__YOUR TASK__: In the records, swap "rusty metal pole" for "corroded iron post" in the part that opens with the line containing "In the scene" and closes with the line containing "Move to the". Return only those lines, with everything else left unchanged.

# # # # #

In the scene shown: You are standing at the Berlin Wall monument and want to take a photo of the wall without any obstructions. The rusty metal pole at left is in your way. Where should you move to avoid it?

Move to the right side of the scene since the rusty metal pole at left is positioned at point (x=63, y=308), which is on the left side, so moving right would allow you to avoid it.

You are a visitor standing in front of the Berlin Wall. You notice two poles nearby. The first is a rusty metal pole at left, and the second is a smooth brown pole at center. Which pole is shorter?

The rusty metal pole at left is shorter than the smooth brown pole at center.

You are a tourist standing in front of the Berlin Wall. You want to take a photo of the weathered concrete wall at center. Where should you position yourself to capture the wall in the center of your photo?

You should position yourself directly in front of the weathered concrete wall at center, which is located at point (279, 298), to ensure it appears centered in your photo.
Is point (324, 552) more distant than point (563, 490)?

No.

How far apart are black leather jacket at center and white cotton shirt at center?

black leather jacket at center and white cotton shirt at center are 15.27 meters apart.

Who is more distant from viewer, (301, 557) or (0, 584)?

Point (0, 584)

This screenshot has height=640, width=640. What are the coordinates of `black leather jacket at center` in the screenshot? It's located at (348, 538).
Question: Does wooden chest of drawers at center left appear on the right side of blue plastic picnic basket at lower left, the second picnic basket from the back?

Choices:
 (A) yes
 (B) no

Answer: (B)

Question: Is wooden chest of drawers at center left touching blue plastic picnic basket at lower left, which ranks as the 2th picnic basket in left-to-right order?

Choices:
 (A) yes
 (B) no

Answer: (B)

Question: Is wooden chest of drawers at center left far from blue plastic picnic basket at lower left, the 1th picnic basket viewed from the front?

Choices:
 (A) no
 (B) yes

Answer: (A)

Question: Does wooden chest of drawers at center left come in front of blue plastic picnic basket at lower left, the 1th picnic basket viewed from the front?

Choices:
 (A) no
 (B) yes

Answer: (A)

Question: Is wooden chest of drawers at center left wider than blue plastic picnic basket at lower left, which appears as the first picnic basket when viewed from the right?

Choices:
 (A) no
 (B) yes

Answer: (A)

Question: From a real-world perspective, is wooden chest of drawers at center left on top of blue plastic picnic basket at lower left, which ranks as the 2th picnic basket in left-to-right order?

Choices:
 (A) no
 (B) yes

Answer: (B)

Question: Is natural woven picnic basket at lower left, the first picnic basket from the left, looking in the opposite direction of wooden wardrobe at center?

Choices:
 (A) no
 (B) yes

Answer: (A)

# # # # #

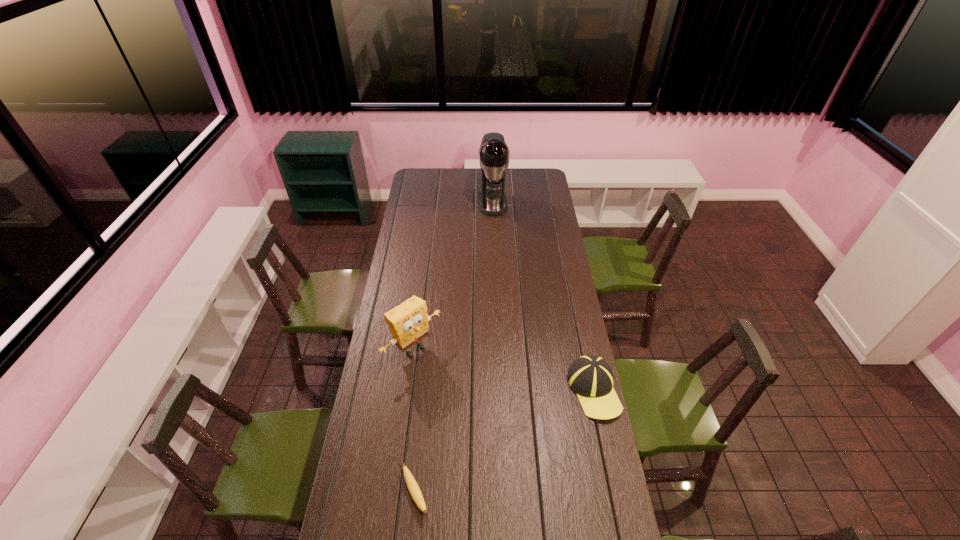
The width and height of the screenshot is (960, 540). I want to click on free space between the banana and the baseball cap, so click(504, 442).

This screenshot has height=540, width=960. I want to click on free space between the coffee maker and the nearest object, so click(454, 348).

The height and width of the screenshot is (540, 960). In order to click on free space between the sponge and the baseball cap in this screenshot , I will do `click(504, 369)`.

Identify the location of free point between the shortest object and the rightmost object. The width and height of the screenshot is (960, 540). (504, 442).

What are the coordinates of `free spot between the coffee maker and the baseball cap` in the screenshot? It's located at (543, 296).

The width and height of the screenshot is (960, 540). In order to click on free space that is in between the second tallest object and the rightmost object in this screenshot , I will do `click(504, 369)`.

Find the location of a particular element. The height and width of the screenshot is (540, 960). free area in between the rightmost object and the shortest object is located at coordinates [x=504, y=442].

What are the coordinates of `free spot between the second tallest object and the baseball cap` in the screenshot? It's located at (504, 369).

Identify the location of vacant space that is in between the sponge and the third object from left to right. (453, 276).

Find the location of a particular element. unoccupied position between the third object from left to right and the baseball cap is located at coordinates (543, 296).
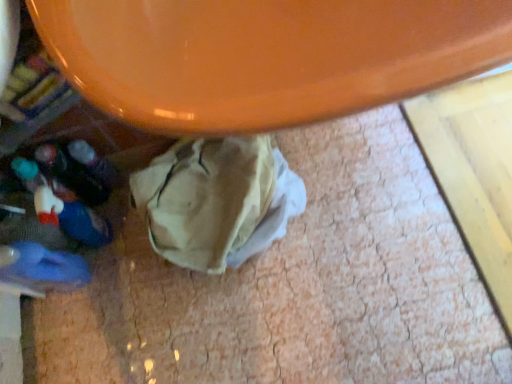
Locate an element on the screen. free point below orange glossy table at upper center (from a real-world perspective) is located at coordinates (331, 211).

# # # # #

__RESULT__:
In the scene shown: You are standing at the Berlin Wall monument and want to take a photo of the wall without any obstructions. The corroded iron post at left is in your way. Where should you move to avoid it?

Move to the right side of the scene since the corroded iron post at left is positioned at point (x=63, y=308), which is on the left side, so moving right would allow you to avoid it.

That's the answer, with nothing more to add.